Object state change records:
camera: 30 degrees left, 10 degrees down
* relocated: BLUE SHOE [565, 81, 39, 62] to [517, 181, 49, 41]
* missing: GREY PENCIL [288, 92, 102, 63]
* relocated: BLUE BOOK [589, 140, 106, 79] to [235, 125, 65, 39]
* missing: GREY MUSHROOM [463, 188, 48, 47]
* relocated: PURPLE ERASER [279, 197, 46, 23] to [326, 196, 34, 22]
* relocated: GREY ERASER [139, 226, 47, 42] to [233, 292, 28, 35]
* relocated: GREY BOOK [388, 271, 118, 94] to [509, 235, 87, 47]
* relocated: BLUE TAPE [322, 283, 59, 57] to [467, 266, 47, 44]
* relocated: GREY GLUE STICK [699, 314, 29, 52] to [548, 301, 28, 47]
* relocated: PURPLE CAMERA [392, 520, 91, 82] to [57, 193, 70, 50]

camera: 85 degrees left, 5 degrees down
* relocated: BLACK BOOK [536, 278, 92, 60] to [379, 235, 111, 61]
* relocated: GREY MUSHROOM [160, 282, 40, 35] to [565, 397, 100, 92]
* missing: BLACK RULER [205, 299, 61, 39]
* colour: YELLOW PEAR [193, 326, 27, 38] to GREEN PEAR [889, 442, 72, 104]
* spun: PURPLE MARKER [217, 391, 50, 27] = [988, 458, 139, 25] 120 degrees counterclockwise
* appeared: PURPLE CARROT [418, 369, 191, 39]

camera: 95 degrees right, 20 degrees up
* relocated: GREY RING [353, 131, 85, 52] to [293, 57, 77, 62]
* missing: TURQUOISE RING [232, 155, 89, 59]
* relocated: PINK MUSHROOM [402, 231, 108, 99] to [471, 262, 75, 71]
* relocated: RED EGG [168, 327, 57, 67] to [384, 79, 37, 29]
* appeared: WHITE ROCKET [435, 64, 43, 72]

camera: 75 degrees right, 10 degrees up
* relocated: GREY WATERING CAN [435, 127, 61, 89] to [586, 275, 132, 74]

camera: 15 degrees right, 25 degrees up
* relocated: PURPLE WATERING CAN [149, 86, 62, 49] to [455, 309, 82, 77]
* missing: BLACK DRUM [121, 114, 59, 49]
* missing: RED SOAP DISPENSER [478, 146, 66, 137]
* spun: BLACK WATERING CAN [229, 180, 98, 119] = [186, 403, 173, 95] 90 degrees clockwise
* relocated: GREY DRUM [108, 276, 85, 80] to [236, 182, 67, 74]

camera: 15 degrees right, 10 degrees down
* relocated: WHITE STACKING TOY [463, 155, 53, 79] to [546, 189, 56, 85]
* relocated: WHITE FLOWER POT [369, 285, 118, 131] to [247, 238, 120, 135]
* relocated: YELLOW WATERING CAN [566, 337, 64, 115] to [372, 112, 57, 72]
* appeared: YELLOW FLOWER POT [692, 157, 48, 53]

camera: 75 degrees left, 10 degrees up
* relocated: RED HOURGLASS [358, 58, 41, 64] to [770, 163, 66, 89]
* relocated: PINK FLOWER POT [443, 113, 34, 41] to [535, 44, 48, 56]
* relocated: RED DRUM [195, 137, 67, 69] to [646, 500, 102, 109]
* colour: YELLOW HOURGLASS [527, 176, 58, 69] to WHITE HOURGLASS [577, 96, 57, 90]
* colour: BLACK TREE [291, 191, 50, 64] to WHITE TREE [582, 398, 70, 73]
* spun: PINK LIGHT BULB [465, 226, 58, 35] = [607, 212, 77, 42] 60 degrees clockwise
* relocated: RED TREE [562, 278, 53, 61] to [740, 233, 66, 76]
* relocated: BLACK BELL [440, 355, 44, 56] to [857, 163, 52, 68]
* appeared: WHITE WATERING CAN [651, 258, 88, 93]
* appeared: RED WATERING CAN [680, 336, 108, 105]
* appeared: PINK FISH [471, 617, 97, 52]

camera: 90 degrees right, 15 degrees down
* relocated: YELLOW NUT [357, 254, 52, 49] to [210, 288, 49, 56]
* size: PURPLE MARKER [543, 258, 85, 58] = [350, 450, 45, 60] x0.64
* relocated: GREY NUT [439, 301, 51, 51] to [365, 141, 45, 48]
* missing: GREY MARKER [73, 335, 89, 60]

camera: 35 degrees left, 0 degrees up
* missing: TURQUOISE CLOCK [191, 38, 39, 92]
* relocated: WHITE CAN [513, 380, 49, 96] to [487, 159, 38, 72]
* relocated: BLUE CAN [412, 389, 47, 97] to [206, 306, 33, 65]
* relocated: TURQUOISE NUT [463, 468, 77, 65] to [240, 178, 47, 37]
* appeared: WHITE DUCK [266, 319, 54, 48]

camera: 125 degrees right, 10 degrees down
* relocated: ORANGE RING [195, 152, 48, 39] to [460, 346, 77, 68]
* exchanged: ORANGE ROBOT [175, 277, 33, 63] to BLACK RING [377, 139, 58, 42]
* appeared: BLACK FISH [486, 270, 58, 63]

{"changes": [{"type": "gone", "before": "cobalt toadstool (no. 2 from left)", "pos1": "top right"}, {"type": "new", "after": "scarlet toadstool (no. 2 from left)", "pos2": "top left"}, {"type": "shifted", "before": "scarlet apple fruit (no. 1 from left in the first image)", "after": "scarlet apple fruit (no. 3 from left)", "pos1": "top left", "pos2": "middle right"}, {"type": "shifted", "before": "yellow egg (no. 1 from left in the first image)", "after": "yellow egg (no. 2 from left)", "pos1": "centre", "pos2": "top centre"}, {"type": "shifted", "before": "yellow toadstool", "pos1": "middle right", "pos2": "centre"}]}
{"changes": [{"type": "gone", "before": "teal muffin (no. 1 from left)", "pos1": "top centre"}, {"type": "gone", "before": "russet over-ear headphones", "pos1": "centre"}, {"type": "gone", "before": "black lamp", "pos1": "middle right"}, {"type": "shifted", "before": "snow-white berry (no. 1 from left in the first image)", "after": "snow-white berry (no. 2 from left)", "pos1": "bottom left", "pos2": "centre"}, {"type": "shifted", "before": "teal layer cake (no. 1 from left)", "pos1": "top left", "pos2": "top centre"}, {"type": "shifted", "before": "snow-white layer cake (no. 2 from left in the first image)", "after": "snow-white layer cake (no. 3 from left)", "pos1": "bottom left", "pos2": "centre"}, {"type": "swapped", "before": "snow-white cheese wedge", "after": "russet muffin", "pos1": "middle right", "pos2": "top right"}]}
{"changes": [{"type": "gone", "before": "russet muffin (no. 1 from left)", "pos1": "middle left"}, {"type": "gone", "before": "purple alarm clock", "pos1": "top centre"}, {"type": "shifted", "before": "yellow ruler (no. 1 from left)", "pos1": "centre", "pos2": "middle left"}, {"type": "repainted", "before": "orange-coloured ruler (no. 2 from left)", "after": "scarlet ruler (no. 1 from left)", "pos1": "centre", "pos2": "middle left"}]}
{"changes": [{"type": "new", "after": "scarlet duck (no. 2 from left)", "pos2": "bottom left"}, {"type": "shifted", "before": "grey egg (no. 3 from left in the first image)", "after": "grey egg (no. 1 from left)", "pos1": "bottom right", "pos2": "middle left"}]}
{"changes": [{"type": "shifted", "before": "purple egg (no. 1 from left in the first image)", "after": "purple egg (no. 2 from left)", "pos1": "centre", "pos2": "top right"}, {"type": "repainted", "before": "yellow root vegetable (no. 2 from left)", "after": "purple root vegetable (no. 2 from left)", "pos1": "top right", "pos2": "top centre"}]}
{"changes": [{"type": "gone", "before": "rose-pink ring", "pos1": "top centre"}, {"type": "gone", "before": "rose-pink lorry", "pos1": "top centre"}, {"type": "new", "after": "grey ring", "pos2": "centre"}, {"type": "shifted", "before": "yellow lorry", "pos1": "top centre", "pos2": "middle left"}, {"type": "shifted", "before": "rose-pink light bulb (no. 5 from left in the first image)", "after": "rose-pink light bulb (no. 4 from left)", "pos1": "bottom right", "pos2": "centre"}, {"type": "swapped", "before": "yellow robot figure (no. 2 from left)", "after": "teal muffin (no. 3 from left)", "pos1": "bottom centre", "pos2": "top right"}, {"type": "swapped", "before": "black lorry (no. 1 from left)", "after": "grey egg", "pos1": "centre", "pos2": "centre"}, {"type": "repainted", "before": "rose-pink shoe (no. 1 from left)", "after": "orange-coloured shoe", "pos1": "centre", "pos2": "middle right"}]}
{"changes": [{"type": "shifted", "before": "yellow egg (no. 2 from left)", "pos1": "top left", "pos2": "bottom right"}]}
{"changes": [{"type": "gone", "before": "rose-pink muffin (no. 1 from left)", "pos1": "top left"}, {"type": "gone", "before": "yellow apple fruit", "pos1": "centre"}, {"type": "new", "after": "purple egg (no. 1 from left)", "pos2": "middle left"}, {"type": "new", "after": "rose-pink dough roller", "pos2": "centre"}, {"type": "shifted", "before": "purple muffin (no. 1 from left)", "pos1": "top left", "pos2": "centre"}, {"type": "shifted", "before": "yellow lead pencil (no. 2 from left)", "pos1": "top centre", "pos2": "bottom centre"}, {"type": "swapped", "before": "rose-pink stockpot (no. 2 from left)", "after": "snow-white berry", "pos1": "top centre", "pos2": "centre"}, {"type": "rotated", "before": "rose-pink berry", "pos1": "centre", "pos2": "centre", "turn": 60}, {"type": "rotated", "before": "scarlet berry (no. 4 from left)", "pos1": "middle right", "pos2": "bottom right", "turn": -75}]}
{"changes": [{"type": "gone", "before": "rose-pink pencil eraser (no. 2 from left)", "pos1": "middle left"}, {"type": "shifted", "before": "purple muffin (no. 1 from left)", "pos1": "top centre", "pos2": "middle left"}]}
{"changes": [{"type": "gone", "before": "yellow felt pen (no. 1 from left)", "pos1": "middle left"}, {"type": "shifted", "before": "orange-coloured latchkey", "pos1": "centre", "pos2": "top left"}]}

## Exercise instructions
Looking at the records above, return exactly the lines from the line with "196, 34, 22]" to the line with "266, 47, 44]", both ends included.

## Written response
* relocated: PURPLE ERASER [279, 197, 46, 23] to [326, 196, 34, 22]
* relocated: GREY ERASER [139, 226, 47, 42] to [233, 292, 28, 35]
* relocated: GREY BOOK [388, 271, 118, 94] to [509, 235, 87, 47]
* relocated: BLUE TAPE [322, 283, 59, 57] to [467, 266, 47, 44]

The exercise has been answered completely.